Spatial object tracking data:
──────
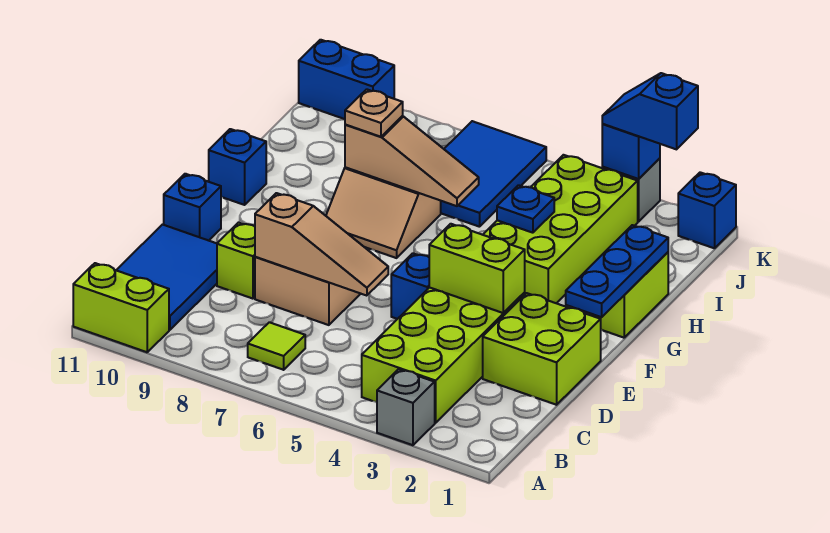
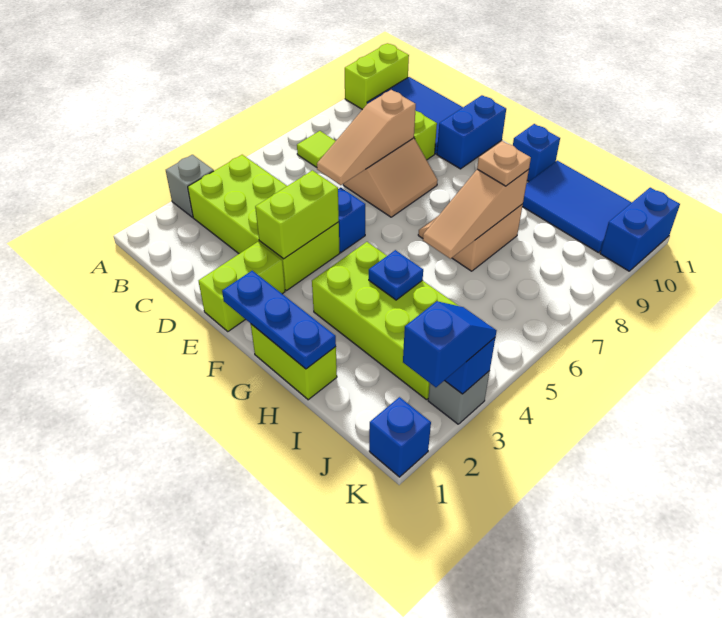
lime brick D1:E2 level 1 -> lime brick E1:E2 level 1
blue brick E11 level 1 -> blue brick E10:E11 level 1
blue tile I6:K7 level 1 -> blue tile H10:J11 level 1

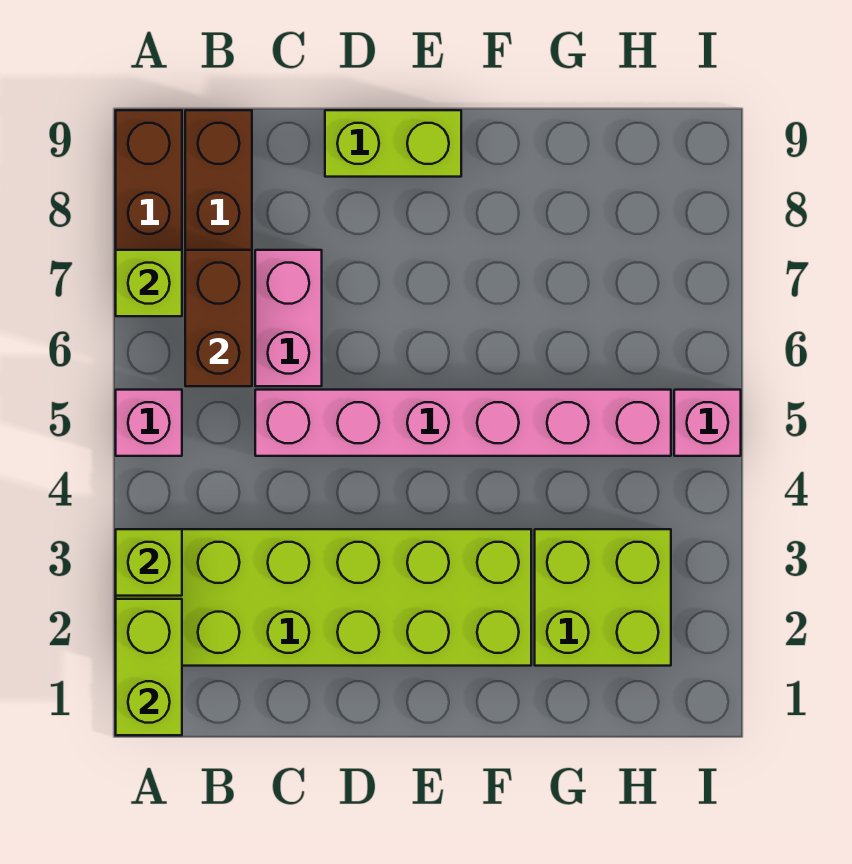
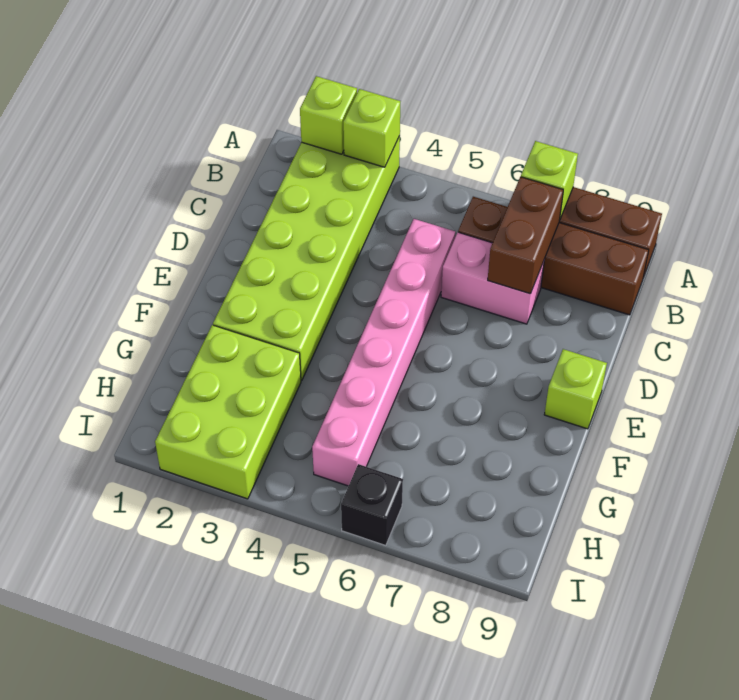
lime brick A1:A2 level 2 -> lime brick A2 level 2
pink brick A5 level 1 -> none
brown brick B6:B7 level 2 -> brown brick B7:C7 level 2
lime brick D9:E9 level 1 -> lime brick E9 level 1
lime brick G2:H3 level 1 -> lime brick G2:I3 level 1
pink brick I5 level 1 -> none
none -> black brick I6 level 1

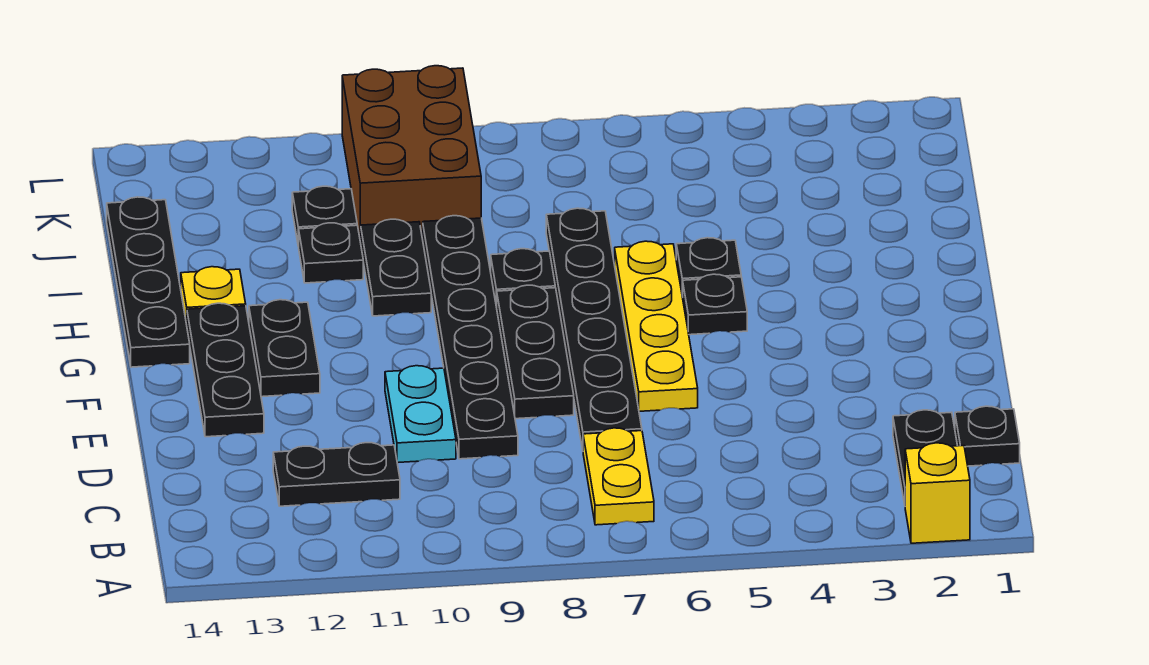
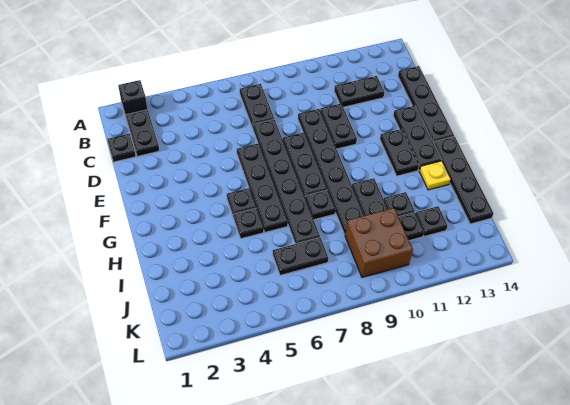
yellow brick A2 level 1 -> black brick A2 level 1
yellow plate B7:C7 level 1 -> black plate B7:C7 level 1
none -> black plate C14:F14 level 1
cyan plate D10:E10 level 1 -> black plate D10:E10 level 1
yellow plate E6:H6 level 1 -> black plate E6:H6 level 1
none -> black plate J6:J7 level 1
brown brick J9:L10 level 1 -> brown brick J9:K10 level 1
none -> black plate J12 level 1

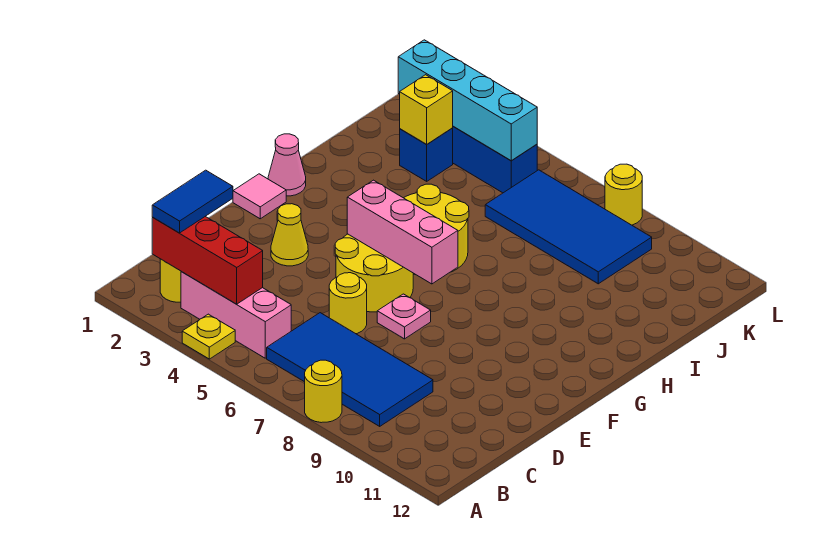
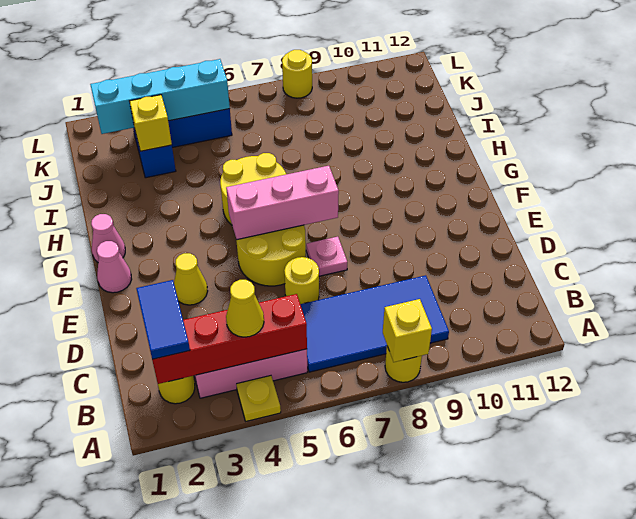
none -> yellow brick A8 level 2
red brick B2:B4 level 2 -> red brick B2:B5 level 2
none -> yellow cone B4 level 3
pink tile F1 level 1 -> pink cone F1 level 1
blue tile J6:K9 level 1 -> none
──────
What is needed here is an exact transcript of the data above, pictures excluded.

• _REPLY TO THE EXERCISE_:
lime brick D1:E2 level 1 -> lime brick E1:E2 level 1
blue brick E11 level 1 -> blue brick E10:E11 level 1
blue tile I6:K7 level 1 -> blue tile H10:J11 level 1

lime brick A1:A2 level 2 -> lime brick A2 level 2
pink brick A5 level 1 -> none
brown brick B6:B7 level 2 -> brown brick B7:C7 level 2
lime brick D9:E9 level 1 -> lime brick E9 level 1
lime brick G2:H3 level 1 -> lime brick G2:I3 level 1
pink brick I5 level 1 -> none
none -> black brick I6 level 1

yellow brick A2 level 1 -> black brick A2 level 1
yellow plate B7:C7 level 1 -> black plate B7:C7 level 1
none -> black plate C14:F14 level 1
cyan plate D10:E10 level 1 -> black plate D10:E10 level 1
yellow plate E6:H6 level 1 -> black plate E6:H6 level 1
none -> black plate J6:J7 level 1
brown brick J9:L10 level 1 -> brown brick J9:K10 level 1
none -> black plate J12 level 1

none -> yellow brick A8 level 2
red brick B2:B4 level 2 -> red brick B2:B5 level 2
none -> yellow cone B4 level 3
pink tile F1 level 1 -> pink cone F1 level 1
blue tile J6:K9 level 1 -> none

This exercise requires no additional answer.